*** EXERCISE MATERIAL ***

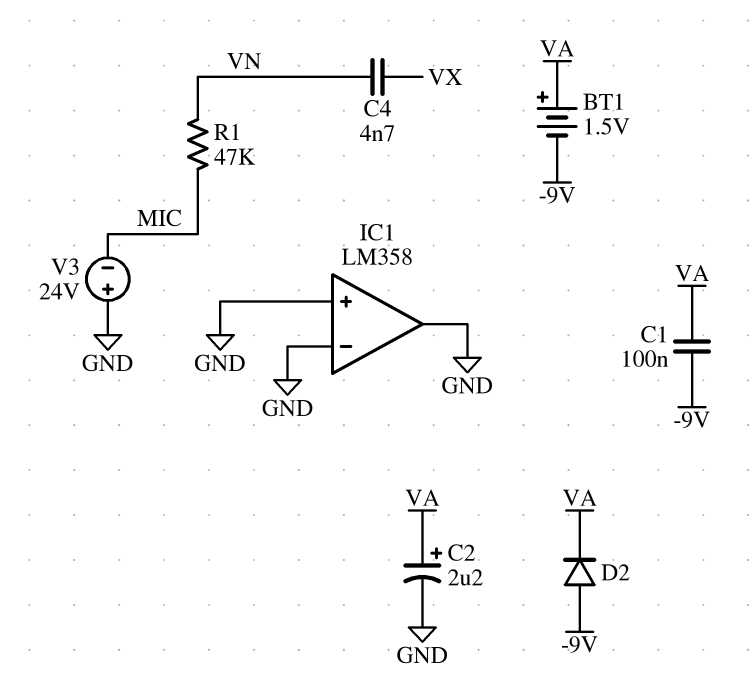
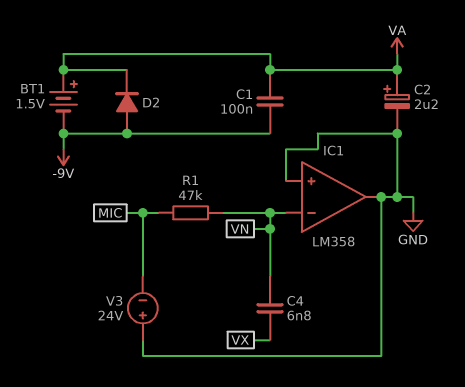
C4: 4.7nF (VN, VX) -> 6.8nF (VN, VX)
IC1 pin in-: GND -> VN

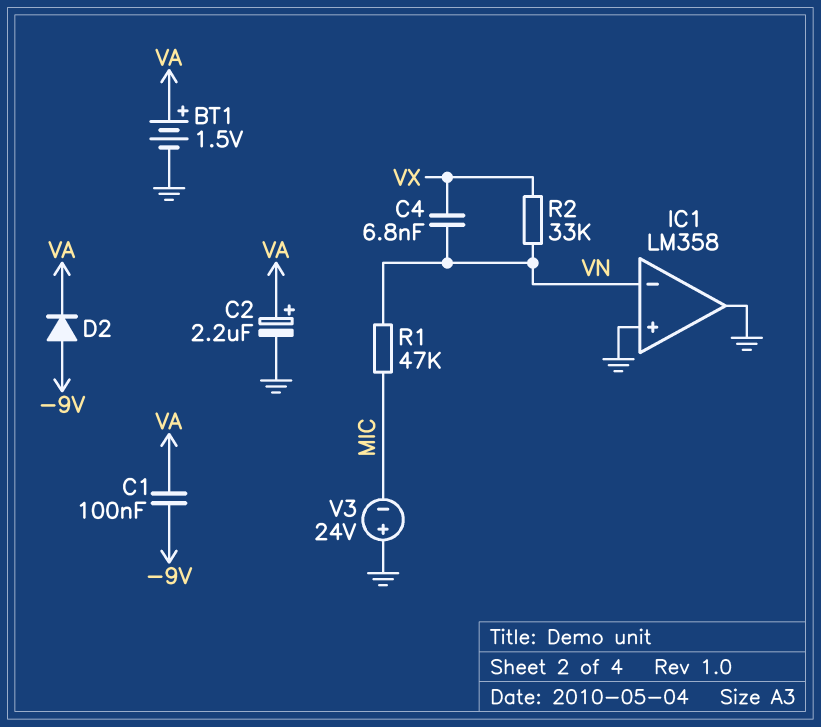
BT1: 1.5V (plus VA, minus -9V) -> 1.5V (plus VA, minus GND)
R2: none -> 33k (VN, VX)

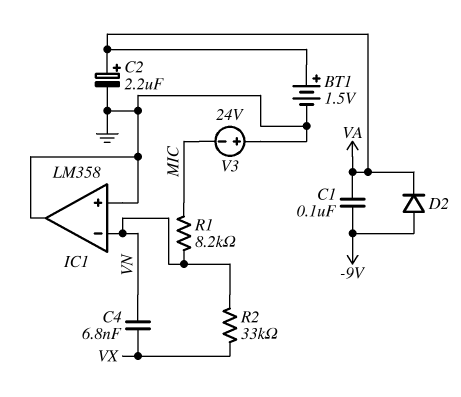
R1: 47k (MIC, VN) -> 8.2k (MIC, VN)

*** End of EXERCISE MATERIAL ***

Once the images are set aside, retype all of the material above exactly.

» SOLUTION FOR THIS PROBLEM
C4: 4.7nF (VN, VX) -> 6.8nF (VN, VX)
IC1 pin in-: GND -> VN

BT1: 1.5V (plus VA, minus -9V) -> 1.5V (plus VA, minus GND)
R2: none -> 33k (VN, VX)

R1: 47k (MIC, VN) -> 8.2k (MIC, VN)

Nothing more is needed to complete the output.